*** Opening SUPPLIED MATERIAL ***
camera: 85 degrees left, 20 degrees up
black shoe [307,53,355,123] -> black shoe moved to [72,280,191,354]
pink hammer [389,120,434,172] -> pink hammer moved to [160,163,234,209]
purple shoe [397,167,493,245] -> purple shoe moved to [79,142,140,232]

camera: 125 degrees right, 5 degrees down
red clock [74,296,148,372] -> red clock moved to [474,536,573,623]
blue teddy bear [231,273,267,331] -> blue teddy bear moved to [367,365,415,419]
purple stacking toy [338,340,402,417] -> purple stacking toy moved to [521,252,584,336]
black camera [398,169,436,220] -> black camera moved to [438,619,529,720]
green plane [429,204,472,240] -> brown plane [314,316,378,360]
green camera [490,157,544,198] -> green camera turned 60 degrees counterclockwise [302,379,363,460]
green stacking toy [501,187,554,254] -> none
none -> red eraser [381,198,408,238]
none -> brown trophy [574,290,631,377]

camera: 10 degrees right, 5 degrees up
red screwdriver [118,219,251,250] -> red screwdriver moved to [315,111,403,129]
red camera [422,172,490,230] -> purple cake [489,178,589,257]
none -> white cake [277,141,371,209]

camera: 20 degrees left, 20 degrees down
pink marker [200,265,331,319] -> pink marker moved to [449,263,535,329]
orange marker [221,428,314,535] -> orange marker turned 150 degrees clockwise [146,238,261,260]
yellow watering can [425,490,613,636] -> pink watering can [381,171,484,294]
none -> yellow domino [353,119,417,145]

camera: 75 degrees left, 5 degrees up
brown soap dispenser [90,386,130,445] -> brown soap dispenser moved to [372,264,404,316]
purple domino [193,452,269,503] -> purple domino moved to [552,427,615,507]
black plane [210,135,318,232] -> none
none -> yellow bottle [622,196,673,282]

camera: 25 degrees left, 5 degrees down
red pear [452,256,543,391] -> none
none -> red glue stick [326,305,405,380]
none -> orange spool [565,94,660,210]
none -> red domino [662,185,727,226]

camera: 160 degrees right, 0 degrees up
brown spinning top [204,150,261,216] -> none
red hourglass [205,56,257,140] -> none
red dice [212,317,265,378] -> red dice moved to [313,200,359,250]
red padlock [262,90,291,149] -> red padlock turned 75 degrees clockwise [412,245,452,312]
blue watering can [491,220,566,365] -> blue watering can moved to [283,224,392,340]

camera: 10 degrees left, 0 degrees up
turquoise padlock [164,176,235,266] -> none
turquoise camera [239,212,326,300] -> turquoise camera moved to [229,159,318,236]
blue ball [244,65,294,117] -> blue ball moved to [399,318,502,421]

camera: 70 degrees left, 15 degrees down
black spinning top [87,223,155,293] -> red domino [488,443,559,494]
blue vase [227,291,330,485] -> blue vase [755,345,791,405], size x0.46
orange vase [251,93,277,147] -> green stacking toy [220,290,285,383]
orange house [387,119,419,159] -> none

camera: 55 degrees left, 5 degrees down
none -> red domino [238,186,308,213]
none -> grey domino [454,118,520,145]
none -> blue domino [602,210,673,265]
*** Closing SUPPLIED MATERIAL ***
## EXERCISE AIM
Exact retyping of all the entries is required.

## WRITTEN RESPONSE
camera: 85 degrees left, 20 degrees up
black shoe [307,53,355,123] -> black shoe moved to [72,280,191,354]
pink hammer [389,120,434,172] -> pink hammer moved to [160,163,234,209]
purple shoe [397,167,493,245] -> purple shoe moved to [79,142,140,232]

camera: 125 degrees right, 5 degrees down
red clock [74,296,148,372] -> red clock moved to [474,536,573,623]
blue teddy bear [231,273,267,331] -> blue teddy bear moved to [367,365,415,419]
purple stacking toy [338,340,402,417] -> purple stacking toy moved to [521,252,584,336]
black camera [398,169,436,220] -> black camera moved to [438,619,529,720]
green plane [429,204,472,240] -> brown plane [314,316,378,360]
green camera [490,157,544,198] -> green camera turned 60 degrees counterclockwise [302,379,363,460]
green stacking toy [501,187,554,254] -> none
none -> red eraser [381,198,408,238]
none -> brown trophy [574,290,631,377]

camera: 10 degrees right, 5 degrees up
red screwdriver [118,219,251,250] -> red screwdriver moved to [315,111,403,129]
red camera [422,172,490,230] -> purple cake [489,178,589,257]
none -> white cake [277,141,371,209]

camera: 20 degrees left, 20 degrees down
pink marker [200,265,331,319] -> pink marker moved to [449,263,535,329]
orange marker [221,428,314,535] -> orange marker turned 150 degrees clockwise [146,238,261,260]
yellow watering can [425,490,613,636] -> pink watering can [381,171,484,294]
none -> yellow domino [353,119,417,145]

camera: 75 degrees left, 5 degrees up
brown soap dispenser [90,386,130,445] -> brown soap dispenser moved to [372,264,404,316]
purple domino [193,452,269,503] -> purple domino moved to [552,427,615,507]
black plane [210,135,318,232] -> none
none -> yellow bottle [622,196,673,282]

camera: 25 degrees left, 5 degrees down
red pear [452,256,543,391] -> none
none -> red glue stick [326,305,405,380]
none -> orange spool [565,94,660,210]
none -> red domino [662,185,727,226]

camera: 160 degrees right, 0 degrees up
brown spinning top [204,150,261,216] -> none
red hourglass [205,56,257,140] -> none
red dice [212,317,265,378] -> red dice moved to [313,200,359,250]
red padlock [262,90,291,149] -> red padlock turned 75 degrees clockwise [412,245,452,312]
blue watering can [491,220,566,365] -> blue watering can moved to [283,224,392,340]

camera: 10 degrees left, 0 degrees up
turquoise padlock [164,176,235,266] -> none
turquoise camera [239,212,326,300] -> turquoise camera moved to [229,159,318,236]
blue ball [244,65,294,117] -> blue ball moved to [399,318,502,421]

camera: 70 degrees left, 15 degrees down
black spinning top [87,223,155,293] -> red domino [488,443,559,494]
blue vase [227,291,330,485] -> blue vase [755,345,791,405], size x0.46
orange vase [251,93,277,147] -> green stacking toy [220,290,285,383]
orange house [387,119,419,159] -> none

camera: 55 degrees left, 5 degrees down
none -> red domino [238,186,308,213]
none -> grey domino [454,118,520,145]
none -> blue domino [602,210,673,265]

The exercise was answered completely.